- SET EXERCISE: Starting at the line with "Sungmin [319, 782]" and ending after the line with "Ibrahim [2138, 690]", copy these records again, swapping "forest" for "woodland" and leaving everything else unchanged.

[BEGIN]

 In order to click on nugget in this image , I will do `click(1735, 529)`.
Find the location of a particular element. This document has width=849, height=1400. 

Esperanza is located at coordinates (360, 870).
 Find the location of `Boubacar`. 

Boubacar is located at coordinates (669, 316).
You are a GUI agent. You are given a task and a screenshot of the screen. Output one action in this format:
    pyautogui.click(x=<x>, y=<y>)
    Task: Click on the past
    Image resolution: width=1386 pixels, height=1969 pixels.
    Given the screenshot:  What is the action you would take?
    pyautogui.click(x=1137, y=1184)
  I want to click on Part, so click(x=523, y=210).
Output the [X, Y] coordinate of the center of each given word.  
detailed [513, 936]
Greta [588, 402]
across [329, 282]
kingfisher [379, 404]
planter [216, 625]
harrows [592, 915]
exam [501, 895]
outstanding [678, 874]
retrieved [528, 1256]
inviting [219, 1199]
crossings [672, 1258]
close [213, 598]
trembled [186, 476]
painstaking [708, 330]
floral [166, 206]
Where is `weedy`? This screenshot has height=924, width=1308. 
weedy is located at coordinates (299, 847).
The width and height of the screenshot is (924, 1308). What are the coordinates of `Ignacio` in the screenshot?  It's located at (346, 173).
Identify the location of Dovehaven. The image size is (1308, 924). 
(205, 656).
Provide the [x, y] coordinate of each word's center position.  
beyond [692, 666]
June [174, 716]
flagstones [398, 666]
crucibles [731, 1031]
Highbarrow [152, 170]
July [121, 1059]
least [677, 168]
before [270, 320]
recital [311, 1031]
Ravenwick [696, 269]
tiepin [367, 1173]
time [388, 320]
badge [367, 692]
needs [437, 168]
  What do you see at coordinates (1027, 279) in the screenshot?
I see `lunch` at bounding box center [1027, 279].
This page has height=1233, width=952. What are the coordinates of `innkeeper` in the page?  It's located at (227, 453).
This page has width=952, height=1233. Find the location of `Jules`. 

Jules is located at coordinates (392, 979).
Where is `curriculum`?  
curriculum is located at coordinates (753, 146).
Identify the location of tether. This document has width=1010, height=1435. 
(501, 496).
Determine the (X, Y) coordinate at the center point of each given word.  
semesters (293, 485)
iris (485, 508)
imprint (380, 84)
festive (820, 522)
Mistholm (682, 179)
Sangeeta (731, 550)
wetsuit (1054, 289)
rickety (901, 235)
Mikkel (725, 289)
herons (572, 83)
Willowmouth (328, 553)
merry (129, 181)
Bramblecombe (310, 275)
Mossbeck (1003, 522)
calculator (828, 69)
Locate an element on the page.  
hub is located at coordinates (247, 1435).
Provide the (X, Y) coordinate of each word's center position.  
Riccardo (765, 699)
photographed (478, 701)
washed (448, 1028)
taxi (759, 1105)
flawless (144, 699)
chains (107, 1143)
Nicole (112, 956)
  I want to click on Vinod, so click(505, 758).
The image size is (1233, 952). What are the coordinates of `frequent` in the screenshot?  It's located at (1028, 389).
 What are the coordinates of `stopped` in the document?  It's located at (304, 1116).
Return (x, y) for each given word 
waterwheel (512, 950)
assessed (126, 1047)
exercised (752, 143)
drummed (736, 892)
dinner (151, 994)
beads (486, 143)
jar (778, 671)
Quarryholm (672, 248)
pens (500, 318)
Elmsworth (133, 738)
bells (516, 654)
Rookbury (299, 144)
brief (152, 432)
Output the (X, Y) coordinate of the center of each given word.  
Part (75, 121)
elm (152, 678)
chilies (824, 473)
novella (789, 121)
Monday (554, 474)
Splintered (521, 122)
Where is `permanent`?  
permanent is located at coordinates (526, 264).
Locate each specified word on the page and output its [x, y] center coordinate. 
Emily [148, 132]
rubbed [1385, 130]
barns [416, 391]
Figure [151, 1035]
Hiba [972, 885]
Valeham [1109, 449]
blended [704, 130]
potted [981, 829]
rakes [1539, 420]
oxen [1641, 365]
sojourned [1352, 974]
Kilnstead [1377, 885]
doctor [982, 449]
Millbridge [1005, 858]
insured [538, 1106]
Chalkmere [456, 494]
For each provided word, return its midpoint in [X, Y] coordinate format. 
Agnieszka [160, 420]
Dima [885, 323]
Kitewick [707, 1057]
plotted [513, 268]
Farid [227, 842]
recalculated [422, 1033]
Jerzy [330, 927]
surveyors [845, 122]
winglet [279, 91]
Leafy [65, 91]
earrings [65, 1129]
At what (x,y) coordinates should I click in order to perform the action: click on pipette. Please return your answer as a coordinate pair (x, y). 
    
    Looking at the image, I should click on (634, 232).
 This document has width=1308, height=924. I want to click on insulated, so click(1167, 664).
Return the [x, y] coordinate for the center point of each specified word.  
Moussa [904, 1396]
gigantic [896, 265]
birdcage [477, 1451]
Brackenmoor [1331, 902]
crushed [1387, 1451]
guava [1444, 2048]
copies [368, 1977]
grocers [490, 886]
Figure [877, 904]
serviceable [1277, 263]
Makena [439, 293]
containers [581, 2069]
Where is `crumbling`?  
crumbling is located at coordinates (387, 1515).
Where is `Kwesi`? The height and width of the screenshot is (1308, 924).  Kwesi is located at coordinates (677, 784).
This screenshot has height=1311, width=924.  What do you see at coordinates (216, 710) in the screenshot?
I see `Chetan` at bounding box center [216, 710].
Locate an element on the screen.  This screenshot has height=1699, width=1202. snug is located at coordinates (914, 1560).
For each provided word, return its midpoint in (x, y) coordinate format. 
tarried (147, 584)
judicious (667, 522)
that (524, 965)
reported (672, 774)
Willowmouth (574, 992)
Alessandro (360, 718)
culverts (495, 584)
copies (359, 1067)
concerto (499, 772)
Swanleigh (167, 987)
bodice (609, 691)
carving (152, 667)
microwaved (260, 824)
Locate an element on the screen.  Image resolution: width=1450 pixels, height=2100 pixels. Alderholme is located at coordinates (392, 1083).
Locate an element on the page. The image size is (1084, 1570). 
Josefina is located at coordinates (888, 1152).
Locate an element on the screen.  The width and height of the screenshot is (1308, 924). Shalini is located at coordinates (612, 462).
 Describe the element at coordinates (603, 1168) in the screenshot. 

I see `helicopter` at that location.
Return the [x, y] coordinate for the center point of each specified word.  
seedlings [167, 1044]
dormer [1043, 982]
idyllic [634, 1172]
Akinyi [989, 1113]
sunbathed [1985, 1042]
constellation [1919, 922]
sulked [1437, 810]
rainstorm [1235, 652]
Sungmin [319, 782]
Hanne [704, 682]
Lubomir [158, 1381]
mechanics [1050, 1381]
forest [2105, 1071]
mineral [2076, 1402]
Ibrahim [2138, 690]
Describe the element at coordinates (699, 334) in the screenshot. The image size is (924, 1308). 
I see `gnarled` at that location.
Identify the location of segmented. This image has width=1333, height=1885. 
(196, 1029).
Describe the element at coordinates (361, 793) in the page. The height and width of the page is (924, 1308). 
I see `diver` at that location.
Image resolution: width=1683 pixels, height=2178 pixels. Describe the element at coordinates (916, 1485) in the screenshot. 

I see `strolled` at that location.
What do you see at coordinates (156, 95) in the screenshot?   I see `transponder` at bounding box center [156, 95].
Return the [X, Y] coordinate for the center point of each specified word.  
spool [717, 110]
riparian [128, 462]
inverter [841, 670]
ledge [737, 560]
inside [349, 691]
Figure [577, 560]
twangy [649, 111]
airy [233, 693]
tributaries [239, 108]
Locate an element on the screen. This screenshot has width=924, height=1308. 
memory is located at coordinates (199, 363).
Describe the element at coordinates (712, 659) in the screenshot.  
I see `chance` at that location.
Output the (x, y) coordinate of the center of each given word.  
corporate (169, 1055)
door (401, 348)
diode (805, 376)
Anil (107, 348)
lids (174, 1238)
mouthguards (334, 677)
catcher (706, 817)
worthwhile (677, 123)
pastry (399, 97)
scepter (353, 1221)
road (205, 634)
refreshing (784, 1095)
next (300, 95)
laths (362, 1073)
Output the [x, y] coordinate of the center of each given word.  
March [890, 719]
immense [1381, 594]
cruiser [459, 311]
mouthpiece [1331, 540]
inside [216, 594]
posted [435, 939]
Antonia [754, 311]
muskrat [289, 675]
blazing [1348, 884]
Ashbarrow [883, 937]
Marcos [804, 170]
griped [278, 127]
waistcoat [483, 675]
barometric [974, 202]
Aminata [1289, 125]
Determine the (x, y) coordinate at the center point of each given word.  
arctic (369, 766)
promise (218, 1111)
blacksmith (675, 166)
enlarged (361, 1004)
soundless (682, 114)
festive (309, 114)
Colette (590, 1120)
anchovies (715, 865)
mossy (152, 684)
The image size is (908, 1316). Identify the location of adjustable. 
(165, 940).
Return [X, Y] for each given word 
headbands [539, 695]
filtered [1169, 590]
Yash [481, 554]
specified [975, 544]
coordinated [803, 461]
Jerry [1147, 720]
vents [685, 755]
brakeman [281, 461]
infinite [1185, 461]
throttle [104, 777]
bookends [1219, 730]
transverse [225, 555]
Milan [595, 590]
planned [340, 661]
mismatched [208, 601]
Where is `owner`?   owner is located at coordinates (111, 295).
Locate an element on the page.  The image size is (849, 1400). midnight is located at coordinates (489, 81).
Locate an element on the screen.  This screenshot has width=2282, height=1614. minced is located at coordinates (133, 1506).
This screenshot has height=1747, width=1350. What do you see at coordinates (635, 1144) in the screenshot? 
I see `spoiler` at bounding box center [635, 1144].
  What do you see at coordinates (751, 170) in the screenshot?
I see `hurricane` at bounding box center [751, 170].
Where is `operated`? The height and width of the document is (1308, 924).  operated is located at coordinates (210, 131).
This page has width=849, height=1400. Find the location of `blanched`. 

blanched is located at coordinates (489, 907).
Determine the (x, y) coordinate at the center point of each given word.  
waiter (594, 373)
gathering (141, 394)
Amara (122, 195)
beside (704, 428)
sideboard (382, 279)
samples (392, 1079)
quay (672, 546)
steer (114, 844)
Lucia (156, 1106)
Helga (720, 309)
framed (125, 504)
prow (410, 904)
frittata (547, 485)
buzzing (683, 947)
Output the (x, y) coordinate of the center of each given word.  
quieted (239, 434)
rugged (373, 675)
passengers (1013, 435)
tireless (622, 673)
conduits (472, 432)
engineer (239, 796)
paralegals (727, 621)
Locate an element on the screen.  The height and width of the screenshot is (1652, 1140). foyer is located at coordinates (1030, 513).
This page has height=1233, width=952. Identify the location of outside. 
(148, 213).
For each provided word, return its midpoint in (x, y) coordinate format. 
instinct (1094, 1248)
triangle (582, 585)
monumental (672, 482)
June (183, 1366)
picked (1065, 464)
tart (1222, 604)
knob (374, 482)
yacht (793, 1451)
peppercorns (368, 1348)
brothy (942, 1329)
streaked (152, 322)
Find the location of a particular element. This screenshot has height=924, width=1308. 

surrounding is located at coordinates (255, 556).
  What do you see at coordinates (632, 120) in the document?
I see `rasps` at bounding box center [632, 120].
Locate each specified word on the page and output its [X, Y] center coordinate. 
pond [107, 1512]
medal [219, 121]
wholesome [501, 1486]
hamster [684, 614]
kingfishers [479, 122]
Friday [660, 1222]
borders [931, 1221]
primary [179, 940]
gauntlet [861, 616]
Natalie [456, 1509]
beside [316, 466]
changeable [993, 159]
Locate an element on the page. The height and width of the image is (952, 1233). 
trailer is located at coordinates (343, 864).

[END]

- TASK SOLUTION:
Sungmin [319, 782]
Hanne [704, 682]
Lubomir [158, 1381]
mechanics [1050, 1381]
woodland [2105, 1071]
mineral [2076, 1402]
Ibrahim [2138, 690]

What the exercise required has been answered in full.